═══ Dataset extract ═══
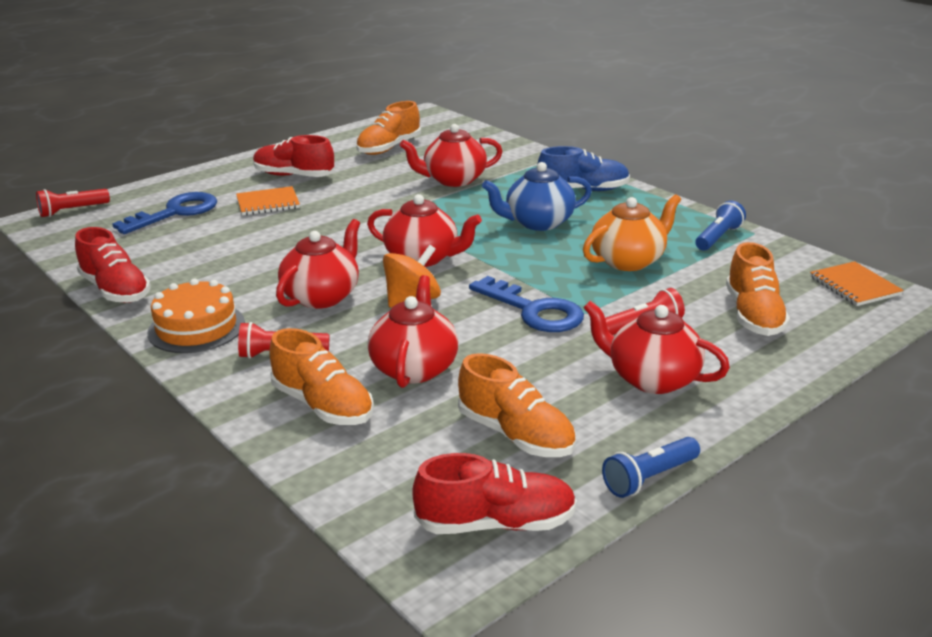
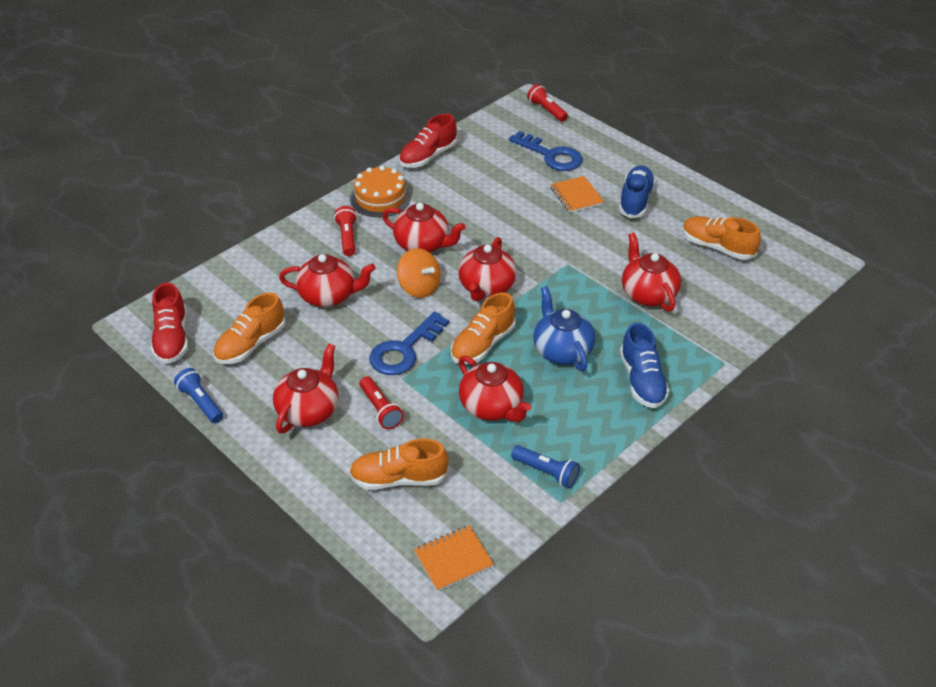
camera: 85 degrees right, 15 degrees up
(294, 176) = (635, 201): red shoe -> blue shoe
(323, 405) = (289, 262): orange shoe -> orange shoe (482, 344)
(629, 261) = (492, 407): orange teapot -> red teapot

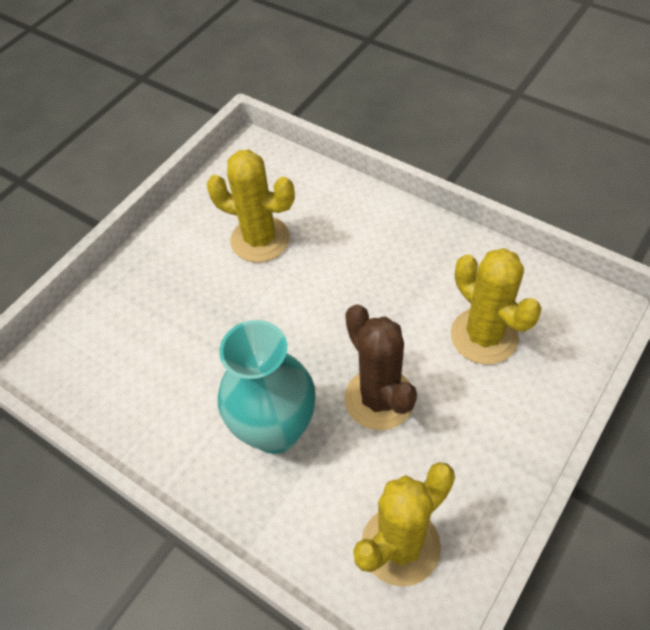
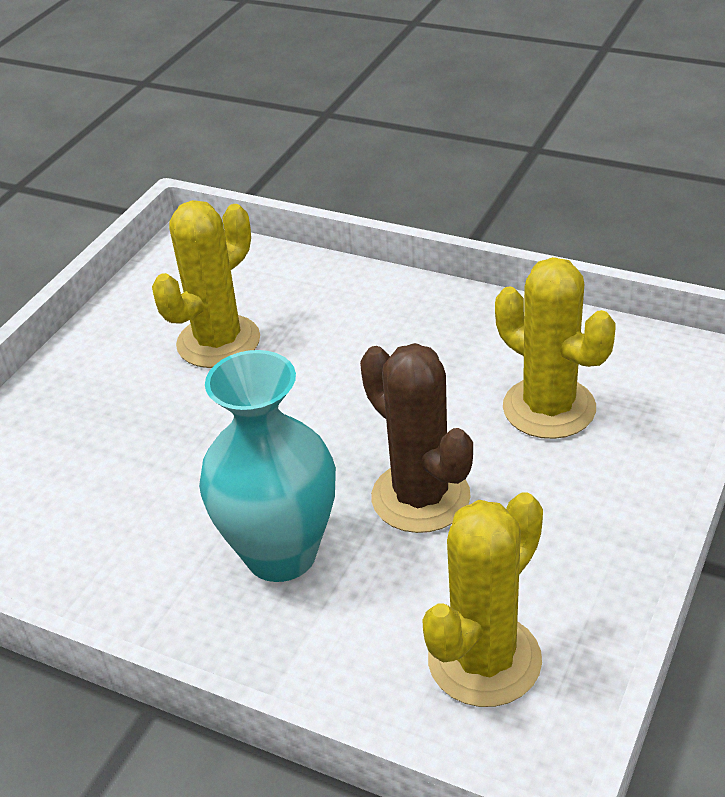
camera: 10 degrees left, 15 degrees down
(260, 239) = (218, 342): yellow cactus -> yellow cactus turned 60 degrees counterclockwise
═══
* _Exercise_: Images in the records should not be copied. Repeat all the rest exactly.

* _Result of this task_:
camera: 85 degrees right, 15 degrees up
(294, 176) = (635, 201): red shoe -> blue shoe
(323, 405) = (289, 262): orange shoe -> orange shoe (482, 344)
(629, 261) = (492, 407): orange teapot -> red teapot

camera: 10 degrees left, 15 degrees down
(260, 239) = (218, 342): yellow cactus -> yellow cactus turned 60 degrees counterclockwise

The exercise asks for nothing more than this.